Dataset extract:
--------
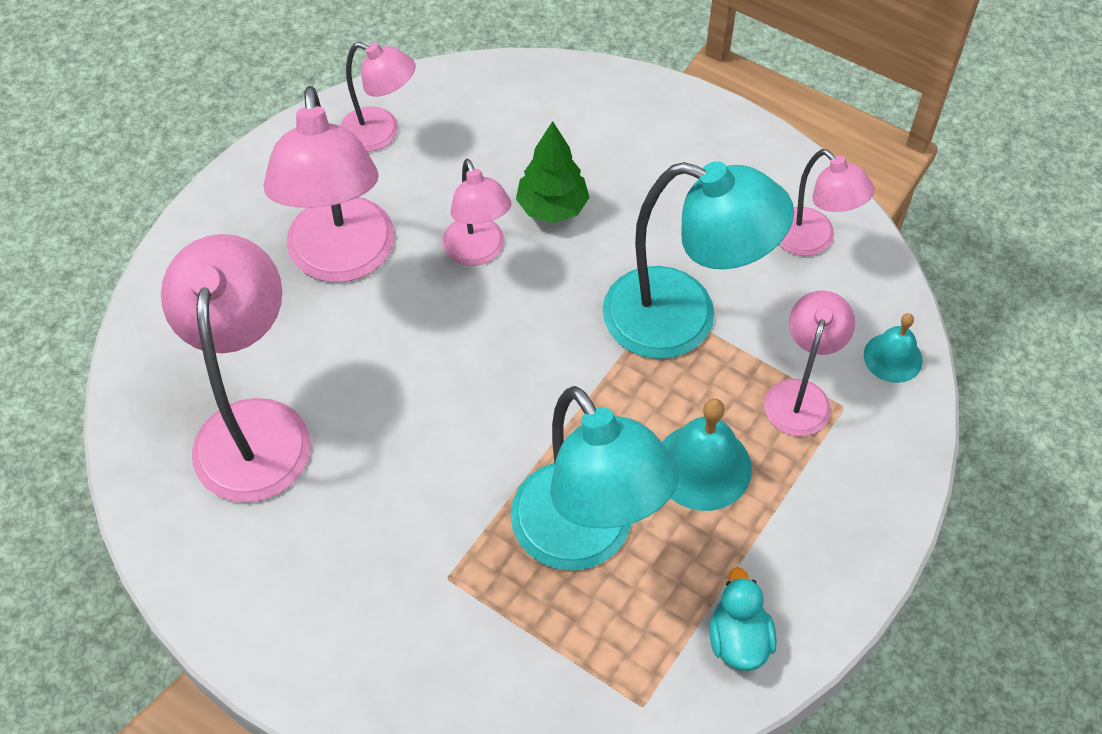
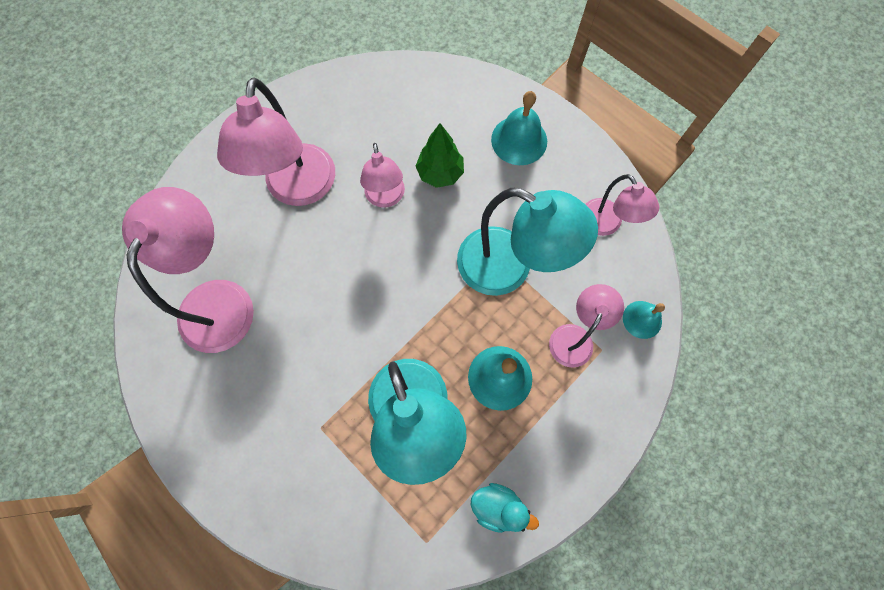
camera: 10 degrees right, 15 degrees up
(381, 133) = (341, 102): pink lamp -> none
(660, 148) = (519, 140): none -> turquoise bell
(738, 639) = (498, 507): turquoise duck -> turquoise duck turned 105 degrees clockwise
--------
Work instructions:
Line by line, reproduce the material above exactly, leaving each picture out.

Result of the task:
camera: 10 degrees right, 15 degrees up
(381, 133) = (341, 102): pink lamp -> none
(660, 148) = (519, 140): none -> turquoise bell
(738, 639) = (498, 507): turquoise duck -> turquoise duck turned 105 degrees clockwise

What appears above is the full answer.